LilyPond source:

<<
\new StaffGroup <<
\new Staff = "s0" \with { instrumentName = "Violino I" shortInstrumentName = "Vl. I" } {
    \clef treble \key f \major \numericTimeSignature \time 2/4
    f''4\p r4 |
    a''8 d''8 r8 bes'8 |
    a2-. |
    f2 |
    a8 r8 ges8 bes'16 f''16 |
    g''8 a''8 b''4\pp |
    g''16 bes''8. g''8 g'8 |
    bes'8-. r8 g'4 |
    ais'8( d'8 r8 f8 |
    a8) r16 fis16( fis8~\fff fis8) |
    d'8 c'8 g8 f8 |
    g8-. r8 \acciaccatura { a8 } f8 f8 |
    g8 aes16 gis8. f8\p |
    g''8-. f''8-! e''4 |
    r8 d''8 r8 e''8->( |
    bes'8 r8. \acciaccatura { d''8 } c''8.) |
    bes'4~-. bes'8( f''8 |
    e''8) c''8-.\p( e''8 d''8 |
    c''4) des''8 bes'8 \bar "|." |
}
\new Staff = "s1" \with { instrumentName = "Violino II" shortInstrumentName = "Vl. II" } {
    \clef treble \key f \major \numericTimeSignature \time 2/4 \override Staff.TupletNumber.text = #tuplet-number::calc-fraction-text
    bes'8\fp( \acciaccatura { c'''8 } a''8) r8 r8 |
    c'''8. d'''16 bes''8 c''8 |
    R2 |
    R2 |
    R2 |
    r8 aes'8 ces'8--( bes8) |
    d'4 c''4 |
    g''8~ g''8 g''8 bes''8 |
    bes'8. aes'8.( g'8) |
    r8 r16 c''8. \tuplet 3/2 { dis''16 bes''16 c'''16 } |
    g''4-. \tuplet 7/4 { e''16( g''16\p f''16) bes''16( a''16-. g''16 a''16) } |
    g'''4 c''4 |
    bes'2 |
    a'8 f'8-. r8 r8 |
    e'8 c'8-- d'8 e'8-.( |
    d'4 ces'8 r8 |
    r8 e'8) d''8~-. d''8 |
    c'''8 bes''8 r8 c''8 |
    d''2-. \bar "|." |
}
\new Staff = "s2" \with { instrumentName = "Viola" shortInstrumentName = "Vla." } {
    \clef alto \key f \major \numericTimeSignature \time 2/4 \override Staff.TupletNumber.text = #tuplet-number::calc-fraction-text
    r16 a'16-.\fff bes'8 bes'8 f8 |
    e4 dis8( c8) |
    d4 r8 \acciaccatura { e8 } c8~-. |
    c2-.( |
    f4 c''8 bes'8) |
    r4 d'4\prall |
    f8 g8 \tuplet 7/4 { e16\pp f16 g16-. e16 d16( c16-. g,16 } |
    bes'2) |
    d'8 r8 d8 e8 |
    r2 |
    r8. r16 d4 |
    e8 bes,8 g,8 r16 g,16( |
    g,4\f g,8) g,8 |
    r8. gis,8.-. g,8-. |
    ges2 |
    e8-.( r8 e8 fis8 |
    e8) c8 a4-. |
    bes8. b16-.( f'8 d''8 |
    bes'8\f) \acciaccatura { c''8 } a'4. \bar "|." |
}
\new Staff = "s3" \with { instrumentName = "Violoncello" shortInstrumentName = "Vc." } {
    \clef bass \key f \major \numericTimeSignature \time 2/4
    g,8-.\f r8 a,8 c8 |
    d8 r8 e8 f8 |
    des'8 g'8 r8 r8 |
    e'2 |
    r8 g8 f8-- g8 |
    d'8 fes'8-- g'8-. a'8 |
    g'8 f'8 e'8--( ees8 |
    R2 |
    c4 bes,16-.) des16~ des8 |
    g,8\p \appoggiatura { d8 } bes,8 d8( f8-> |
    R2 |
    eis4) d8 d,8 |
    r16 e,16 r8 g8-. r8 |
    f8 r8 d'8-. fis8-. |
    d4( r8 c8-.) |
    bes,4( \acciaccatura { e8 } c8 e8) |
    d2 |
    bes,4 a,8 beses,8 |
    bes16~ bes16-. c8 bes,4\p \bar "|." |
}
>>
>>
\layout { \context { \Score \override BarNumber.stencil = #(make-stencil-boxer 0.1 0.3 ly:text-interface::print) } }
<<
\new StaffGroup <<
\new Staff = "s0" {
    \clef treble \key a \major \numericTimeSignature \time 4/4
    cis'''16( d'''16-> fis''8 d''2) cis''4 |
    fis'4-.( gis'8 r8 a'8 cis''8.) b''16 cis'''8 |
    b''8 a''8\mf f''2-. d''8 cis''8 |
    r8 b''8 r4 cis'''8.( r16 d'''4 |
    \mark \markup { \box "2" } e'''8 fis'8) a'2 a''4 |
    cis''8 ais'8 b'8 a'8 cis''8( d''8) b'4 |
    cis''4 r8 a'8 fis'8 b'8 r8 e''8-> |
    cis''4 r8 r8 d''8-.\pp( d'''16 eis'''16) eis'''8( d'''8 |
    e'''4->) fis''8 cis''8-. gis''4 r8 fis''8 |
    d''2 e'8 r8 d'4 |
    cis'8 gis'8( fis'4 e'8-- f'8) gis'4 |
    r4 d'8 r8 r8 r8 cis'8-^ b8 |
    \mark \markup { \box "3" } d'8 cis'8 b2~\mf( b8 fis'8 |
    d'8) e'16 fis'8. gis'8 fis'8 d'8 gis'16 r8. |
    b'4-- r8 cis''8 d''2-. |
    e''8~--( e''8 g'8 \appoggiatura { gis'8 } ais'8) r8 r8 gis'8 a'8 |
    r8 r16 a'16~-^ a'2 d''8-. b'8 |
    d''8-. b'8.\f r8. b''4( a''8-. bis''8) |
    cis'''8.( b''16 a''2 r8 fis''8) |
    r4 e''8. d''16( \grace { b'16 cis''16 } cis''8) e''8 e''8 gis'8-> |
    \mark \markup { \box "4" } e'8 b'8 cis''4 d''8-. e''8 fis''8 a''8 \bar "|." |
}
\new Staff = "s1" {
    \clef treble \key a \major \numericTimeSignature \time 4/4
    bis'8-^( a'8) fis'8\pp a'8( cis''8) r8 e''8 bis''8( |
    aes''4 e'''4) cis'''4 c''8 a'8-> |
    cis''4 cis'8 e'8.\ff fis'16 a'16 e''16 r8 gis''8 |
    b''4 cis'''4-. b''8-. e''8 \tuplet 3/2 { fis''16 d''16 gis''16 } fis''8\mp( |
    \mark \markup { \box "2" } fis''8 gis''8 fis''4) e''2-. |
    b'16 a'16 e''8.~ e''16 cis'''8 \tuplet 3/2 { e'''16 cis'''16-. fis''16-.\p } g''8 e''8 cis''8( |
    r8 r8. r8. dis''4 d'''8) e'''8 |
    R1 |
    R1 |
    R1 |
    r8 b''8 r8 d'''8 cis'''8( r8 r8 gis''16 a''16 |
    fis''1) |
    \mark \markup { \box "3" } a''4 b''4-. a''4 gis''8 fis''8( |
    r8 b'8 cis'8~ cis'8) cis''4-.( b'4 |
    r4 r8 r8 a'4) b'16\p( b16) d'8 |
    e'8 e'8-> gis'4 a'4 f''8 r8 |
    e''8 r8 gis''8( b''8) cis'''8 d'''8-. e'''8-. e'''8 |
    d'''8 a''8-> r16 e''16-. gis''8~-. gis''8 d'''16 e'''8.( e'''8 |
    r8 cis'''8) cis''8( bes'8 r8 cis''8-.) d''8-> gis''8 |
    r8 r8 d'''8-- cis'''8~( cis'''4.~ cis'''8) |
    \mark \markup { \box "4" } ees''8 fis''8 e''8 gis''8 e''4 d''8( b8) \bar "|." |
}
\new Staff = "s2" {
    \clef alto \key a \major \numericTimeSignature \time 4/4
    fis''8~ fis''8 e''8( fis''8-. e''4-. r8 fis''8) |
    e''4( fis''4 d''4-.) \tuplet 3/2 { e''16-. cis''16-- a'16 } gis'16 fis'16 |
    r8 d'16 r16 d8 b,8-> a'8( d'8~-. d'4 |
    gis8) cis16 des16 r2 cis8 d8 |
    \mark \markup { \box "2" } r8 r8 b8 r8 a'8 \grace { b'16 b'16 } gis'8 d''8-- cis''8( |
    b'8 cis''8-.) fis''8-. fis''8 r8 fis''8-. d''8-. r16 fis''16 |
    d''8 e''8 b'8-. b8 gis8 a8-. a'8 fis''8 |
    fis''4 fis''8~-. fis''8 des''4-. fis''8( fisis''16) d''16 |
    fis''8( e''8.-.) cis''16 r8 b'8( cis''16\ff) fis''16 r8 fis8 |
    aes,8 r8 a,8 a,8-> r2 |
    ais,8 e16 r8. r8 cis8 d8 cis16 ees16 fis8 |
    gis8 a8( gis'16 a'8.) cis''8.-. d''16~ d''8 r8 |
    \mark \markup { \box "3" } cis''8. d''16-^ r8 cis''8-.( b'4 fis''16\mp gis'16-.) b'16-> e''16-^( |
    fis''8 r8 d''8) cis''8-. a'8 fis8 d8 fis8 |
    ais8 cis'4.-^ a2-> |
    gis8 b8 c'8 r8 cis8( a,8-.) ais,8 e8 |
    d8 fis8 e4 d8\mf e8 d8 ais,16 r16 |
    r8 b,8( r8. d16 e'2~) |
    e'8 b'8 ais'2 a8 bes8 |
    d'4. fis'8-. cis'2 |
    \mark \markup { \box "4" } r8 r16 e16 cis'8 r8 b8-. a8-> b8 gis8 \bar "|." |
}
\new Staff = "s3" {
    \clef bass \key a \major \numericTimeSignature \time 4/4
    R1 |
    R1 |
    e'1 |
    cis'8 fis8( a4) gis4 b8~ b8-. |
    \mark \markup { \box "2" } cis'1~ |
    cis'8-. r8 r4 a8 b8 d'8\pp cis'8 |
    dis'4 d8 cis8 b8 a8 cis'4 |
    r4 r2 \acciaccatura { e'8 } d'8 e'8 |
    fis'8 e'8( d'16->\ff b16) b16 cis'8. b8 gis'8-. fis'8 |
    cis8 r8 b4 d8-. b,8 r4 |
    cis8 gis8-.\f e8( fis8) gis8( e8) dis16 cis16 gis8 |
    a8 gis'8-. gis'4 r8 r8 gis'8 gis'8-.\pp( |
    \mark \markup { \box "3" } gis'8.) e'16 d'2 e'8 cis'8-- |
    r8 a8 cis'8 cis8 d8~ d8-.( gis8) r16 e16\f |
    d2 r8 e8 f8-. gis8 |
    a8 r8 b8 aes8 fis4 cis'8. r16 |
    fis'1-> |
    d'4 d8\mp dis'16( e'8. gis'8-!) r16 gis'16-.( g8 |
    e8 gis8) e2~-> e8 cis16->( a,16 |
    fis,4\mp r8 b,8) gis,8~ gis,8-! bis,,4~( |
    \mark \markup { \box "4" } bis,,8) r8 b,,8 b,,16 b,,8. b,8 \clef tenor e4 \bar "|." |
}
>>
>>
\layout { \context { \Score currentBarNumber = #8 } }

-*-

REQUIRED TASK:
Gather every line in the material above that contains the string "calc", and copy each of those lines out in full.

EXERCISE OUTPUT:
    \clef treble \key f \major \numericTimeSignature \time 2/4 \override Staff.TupletNumber.text = #tuplet-number::calc-fraction-text
    \clef alto \key f \major \numericTimeSignature \time 2/4 \override Staff.TupletNumber.text = #tuplet-number::calc-fraction-text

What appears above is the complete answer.